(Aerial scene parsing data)

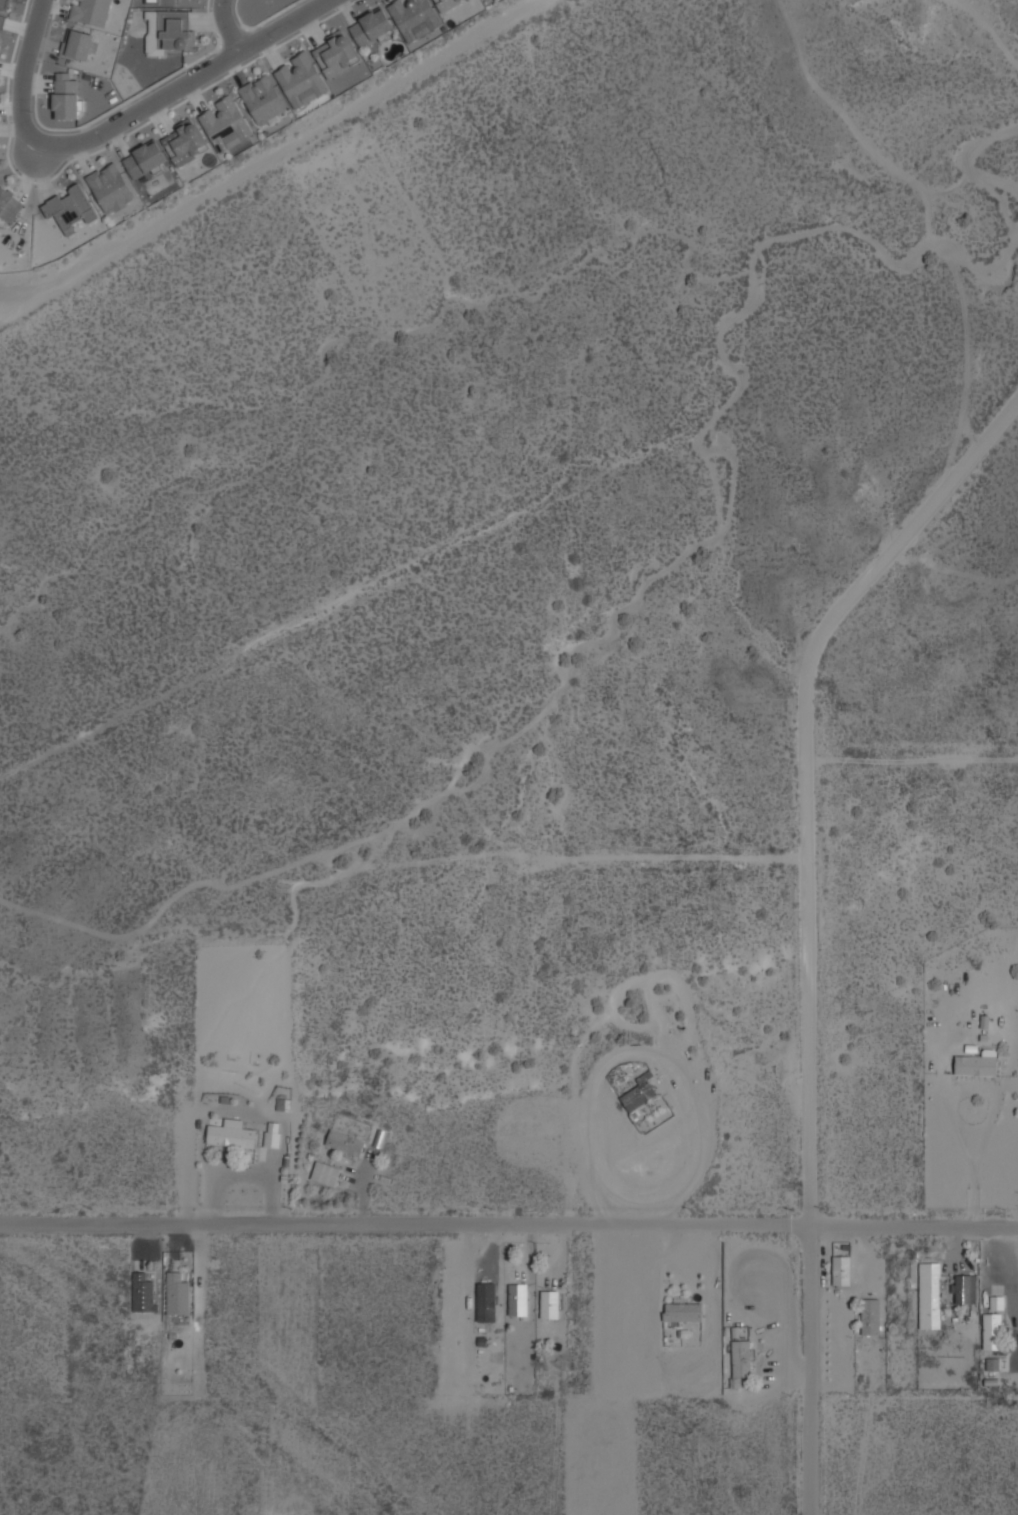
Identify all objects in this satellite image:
building: (3, 11)
building: (90, 11)
building: (418, 15)
road: (227, 26)
building: (372, 27)
building: (168, 31)
building: (79, 44)
building: (337, 54)
building: (301, 79)
building: (66, 94)
building: (263, 99)
road: (121, 121)
building: (225, 122)
building: (186, 141)
road: (272, 157)
building: (145, 158)
building: (110, 187)
building: (9, 204)
building: (69, 207)
road: (911, 524)
road: (911, 759)
building: (977, 1062)
road: (809, 1083)
building: (640, 1092)
building: (232, 1133)
building: (273, 1134)
building: (346, 1142)
building: (326, 1172)
road: (509, 1225)
building: (842, 1271)
building: (965, 1288)
building: (143, 1291)
building: (177, 1293)
building: (931, 1294)
building: (454, 1296)
building: (550, 1299)
building: (518, 1300)
building: (486, 1301)
building: (996, 1302)
building: (683, 1310)
building: (871, 1315)
building: (992, 1330)
building: (741, 1357)
building: (992, 1364)

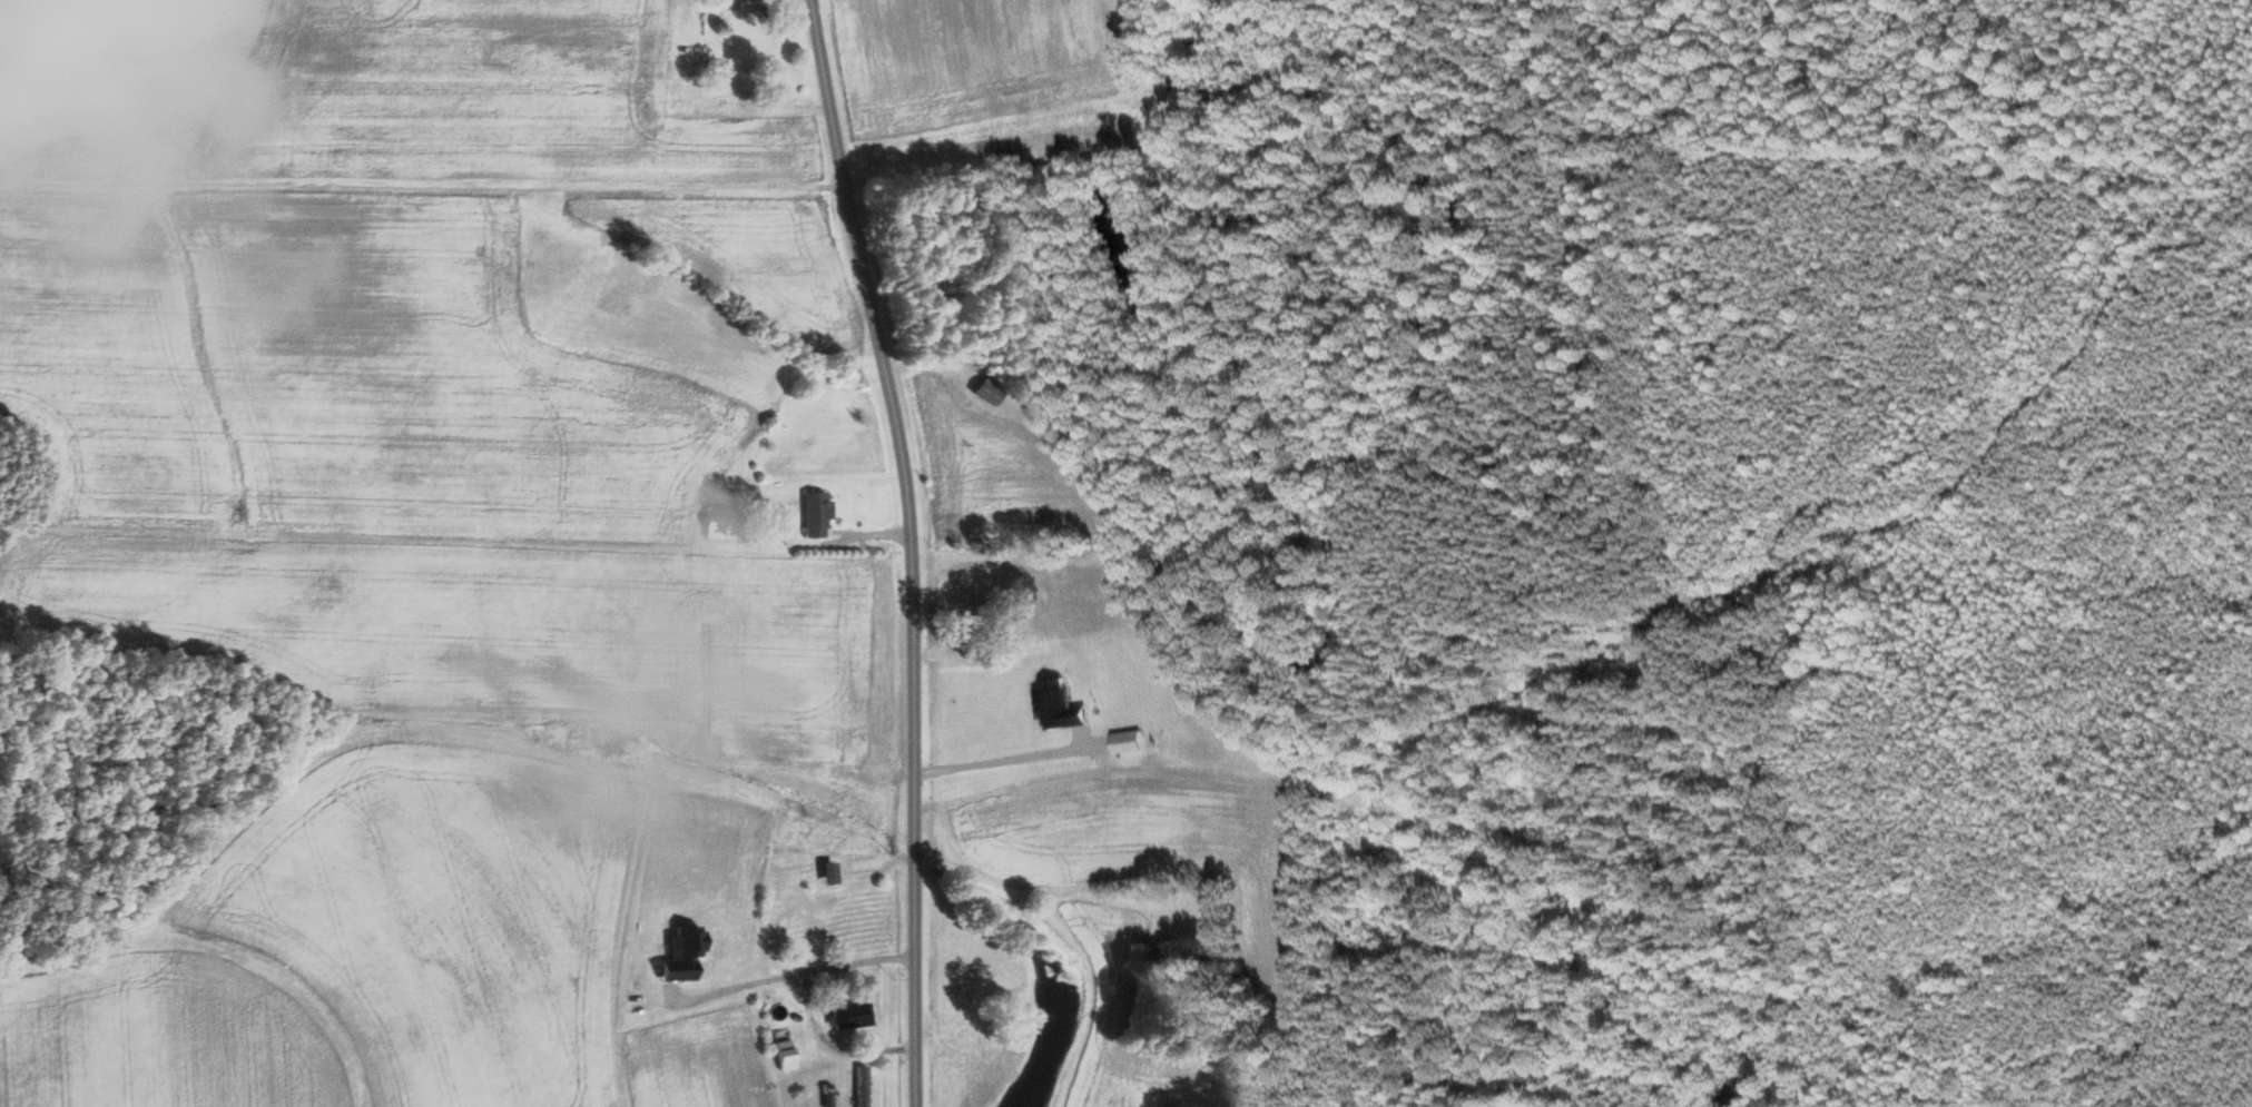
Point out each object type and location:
building: (737, 4)
building: (982, 392)
building: (812, 513)
building: (722, 522)
road: (910, 549)
building: (1048, 702)
road: (1178, 774)
building: (823, 872)
building: (677, 955)
road: (808, 1006)
building: (847, 1015)
building: (781, 1055)
road: (801, 1073)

* _Instruction_:
Go through the records. Copy each line where "road" appears.

* _Written answer_:
road: (227, 26)
road: (121, 121)
road: (272, 157)
road: (911, 524)
road: (911, 759)
road: (809, 1083)
road: (509, 1225)
road: (910, 549)
road: (1178, 774)
road: (808, 1006)
road: (801, 1073)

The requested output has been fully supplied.